Update every item so that "cyan cross" reads "teal cross", and leave all else as it stands.

##### RECORD SET

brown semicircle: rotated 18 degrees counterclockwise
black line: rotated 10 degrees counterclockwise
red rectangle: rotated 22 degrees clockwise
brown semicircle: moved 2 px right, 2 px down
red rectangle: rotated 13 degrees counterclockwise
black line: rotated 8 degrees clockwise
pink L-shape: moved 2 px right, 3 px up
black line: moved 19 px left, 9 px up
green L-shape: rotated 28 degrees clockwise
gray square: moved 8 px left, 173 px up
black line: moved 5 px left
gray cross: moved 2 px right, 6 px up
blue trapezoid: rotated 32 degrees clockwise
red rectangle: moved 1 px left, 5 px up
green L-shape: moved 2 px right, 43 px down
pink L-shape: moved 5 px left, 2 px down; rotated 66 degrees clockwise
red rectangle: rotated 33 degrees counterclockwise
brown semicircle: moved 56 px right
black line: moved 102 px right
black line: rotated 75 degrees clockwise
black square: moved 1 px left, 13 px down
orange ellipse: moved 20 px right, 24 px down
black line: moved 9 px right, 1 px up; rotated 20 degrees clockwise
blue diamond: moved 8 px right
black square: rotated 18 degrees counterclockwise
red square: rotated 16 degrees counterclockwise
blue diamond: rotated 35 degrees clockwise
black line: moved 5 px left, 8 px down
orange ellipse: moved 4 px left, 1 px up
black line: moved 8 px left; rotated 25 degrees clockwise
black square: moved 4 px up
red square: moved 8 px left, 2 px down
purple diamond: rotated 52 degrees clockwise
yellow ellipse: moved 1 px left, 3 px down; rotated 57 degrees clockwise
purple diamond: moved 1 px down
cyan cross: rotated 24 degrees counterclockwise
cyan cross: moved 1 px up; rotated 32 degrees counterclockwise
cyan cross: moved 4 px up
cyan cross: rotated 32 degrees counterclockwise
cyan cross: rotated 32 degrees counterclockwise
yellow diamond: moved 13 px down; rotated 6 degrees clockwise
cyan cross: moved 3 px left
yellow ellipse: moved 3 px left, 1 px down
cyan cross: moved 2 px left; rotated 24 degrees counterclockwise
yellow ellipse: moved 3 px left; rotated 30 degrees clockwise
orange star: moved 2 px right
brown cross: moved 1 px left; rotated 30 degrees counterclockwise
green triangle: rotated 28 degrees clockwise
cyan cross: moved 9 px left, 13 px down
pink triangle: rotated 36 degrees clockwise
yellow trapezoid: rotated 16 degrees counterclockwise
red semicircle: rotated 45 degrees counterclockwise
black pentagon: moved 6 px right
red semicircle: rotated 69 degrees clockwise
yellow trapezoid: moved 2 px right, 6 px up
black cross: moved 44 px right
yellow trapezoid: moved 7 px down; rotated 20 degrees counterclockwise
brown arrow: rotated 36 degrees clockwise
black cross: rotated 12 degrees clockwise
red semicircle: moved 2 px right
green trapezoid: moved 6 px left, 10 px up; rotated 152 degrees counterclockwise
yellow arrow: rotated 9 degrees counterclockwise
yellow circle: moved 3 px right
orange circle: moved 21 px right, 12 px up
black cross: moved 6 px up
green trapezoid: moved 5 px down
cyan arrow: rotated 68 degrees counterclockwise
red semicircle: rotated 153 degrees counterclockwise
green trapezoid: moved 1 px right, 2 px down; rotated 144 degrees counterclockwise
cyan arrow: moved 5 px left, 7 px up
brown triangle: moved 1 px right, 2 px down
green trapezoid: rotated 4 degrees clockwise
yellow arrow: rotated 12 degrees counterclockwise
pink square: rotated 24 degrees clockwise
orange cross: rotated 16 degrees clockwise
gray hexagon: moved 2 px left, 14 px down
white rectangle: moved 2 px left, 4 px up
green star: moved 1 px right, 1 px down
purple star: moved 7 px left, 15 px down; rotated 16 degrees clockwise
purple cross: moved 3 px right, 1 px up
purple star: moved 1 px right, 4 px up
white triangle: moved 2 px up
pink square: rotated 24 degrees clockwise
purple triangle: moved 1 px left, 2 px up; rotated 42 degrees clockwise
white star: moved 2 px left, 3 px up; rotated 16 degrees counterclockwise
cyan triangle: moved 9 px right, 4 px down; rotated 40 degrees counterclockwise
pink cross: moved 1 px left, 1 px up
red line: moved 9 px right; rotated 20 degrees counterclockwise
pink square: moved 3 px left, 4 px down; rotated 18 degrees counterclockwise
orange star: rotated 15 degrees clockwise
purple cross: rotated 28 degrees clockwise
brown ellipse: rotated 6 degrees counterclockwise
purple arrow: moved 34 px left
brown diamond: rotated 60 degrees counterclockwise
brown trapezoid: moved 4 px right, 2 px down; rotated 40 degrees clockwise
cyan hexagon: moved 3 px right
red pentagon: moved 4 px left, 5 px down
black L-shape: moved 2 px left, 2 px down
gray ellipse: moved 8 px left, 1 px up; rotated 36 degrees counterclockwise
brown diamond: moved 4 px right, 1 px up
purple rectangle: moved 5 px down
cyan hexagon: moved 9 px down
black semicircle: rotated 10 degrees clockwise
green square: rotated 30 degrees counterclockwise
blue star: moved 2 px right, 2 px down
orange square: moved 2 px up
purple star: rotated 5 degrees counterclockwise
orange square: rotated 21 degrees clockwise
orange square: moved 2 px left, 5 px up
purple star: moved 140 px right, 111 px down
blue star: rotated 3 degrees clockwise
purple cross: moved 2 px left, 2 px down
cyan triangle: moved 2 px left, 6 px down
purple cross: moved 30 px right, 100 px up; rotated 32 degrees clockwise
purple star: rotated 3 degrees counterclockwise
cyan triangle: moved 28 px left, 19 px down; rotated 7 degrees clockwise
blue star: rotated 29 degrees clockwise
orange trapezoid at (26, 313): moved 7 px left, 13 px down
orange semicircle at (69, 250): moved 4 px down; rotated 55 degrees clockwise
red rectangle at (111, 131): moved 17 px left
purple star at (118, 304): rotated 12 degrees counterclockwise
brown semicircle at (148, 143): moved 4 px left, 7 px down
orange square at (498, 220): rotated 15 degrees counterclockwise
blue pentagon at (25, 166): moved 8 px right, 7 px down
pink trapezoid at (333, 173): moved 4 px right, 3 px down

##########

■ **TASK SOLUTION**:
brown semicircle: rotated 18 degrees counterclockwise
black line: rotated 10 degrees counterclockwise
red rectangle: rotated 22 degrees clockwise
brown semicircle: moved 2 px right, 2 px down
red rectangle: rotated 13 degrees counterclockwise
black line: rotated 8 degrees clockwise
pink L-shape: moved 2 px right, 3 px up
black line: moved 19 px left, 9 px up
green L-shape: rotated 28 degrees clockwise
gray square: moved 8 px left, 173 px up
black line: moved 5 px left
gray cross: moved 2 px right, 6 px up
blue trapezoid: rotated 32 degrees clockwise
red rectangle: moved 1 px left, 5 px up
green L-shape: moved 2 px right, 43 px down
pink L-shape: moved 5 px left, 2 px down; rotated 66 degrees clockwise
red rectangle: rotated 33 degrees counterclockwise
brown semicircle: moved 56 px right
black line: moved 102 px right
black line: rotated 75 degrees clockwise
black square: moved 1 px left, 13 px down
orange ellipse: moved 20 px right, 24 px down
black line: moved 9 px right, 1 px up; rotated 20 degrees clockwise
blue diamond: moved 8 px right
black square: rotated 18 degrees counterclockwise
red square: rotated 16 degrees counterclockwise
blue diamond: rotated 35 degrees clockwise
black line: moved 5 px left, 8 px down
orange ellipse: moved 4 px left, 1 px up
black line: moved 8 px left; rotated 25 degrees clockwise
black square: moved 4 px up
red square: moved 8 px left, 2 px down
purple diamond: rotated 52 degrees clockwise
yellow ellipse: moved 1 px left, 3 px down; rotated 57 degrees clockwise
purple diamond: moved 1 px down
teal cross: rotated 24 degrees counterclockwise
teal cross: moved 1 px up; rotated 32 degrees counterclockwise
teal cross: moved 4 px up
teal cross: rotated 32 degrees counterclockwise
teal cross: rotated 32 degrees counterclockwise
yellow diamond: moved 13 px down; rotated 6 degrees clockwise
teal cross: moved 3 px left
yellow ellipse: moved 3 px left, 1 px down
teal cross: moved 2 px left; rotated 24 degrees counterclockwise
yellow ellipse: moved 3 px left; rotated 30 degrees clockwise
orange star: moved 2 px right
brown cross: moved 1 px left; rotated 30 degrees counterclockwise
green triangle: rotated 28 degrees clockwise
teal cross: moved 9 px left, 13 px down
pink triangle: rotated 36 degrees clockwise
yellow trapezoid: rotated 16 degrees counterclockwise
red semicircle: rotated 45 degrees counterclockwise
black pentagon: moved 6 px right
red semicircle: rotated 69 degrees clockwise
yellow trapezoid: moved 2 px right, 6 px up
black cross: moved 44 px right
yellow trapezoid: moved 7 px down; rotated 20 degrees counterclockwise
brown arrow: rotated 36 degrees clockwise
black cross: rotated 12 degrees clockwise
red semicircle: moved 2 px right
green trapezoid: moved 6 px left, 10 px up; rotated 152 degrees counterclockwise
yellow arrow: rotated 9 degrees counterclockwise
yellow circle: moved 3 px right
orange circle: moved 21 px right, 12 px up
black cross: moved 6 px up
green trapezoid: moved 5 px down
cyan arrow: rotated 68 degrees counterclockwise
red semicircle: rotated 153 degrees counterclockwise
green trapezoid: moved 1 px right, 2 px down; rotated 144 degrees counterclockwise
cyan arrow: moved 5 px left, 7 px up
brown triangle: moved 1 px right, 2 px down
green trapezoid: rotated 4 degrees clockwise
yellow arrow: rotated 12 degrees counterclockwise
pink square: rotated 24 degrees clockwise
orange cross: rotated 16 degrees clockwise
gray hexagon: moved 2 px left, 14 px down
white rectangle: moved 2 px left, 4 px up
green star: moved 1 px right, 1 px down
purple star: moved 7 px left, 15 px down; rotated 16 degrees clockwise
purple cross: moved 3 px right, 1 px up
purple star: moved 1 px right, 4 px up
white triangle: moved 2 px up
pink square: rotated 24 degrees clockwise
purple triangle: moved 1 px left, 2 px up; rotated 42 degrees clockwise
white star: moved 2 px left, 3 px up; rotated 16 degrees counterclockwise
cyan triangle: moved 9 px right, 4 px down; rotated 40 degrees counterclockwise
pink cross: moved 1 px left, 1 px up
red line: moved 9 px right; rotated 20 degrees counterclockwise
pink square: moved 3 px left, 4 px down; rotated 18 degrees counterclockwise
orange star: rotated 15 degrees clockwise
purple cross: rotated 28 degrees clockwise
brown ellipse: rotated 6 degrees counterclockwise
purple arrow: moved 34 px left
brown diamond: rotated 60 degrees counterclockwise
brown trapezoid: moved 4 px right, 2 px down; rotated 40 degrees clockwise
cyan hexagon: moved 3 px right
red pentagon: moved 4 px left, 5 px down
black L-shape: moved 2 px left, 2 px down
gray ellipse: moved 8 px left, 1 px up; rotated 36 degrees counterclockwise
brown diamond: moved 4 px right, 1 px up
purple rectangle: moved 5 px down
cyan hexagon: moved 9 px down
black semicircle: rotated 10 degrees clockwise
green square: rotated 30 degrees counterclockwise
blue star: moved 2 px right, 2 px down
orange square: moved 2 px up
purple star: rotated 5 degrees counterclockwise
orange square: rotated 21 degrees clockwise
orange square: moved 2 px left, 5 px up
purple star: moved 140 px right, 111 px down
blue star: rotated 3 degrees clockwise
purple cross: moved 2 px left, 2 px down
cyan triangle: moved 2 px left, 6 px down
purple cross: moved 30 px right, 100 px up; rotated 32 degrees clockwise
purple star: rotated 3 degrees counterclockwise
cyan triangle: moved 28 px left, 19 px down; rotated 7 degrees clockwise
blue star: rotated 29 degrees clockwise
orange trapezoid at (26, 313): moved 7 px left, 13 px down
orange semicircle at (69, 250): moved 4 px down; rotated 55 degrees clockwise
red rectangle at (111, 131): moved 17 px left
purple star at (118, 304): rotated 12 degrees counterclockwise
brown semicircle at (148, 143): moved 4 px left, 7 px down
orange square at (498, 220): rotated 15 degrees counterclockwise
blue pentagon at (25, 166): moved 8 px right, 7 px down
pink trapezoid at (333, 173): moved 4 px right, 3 px down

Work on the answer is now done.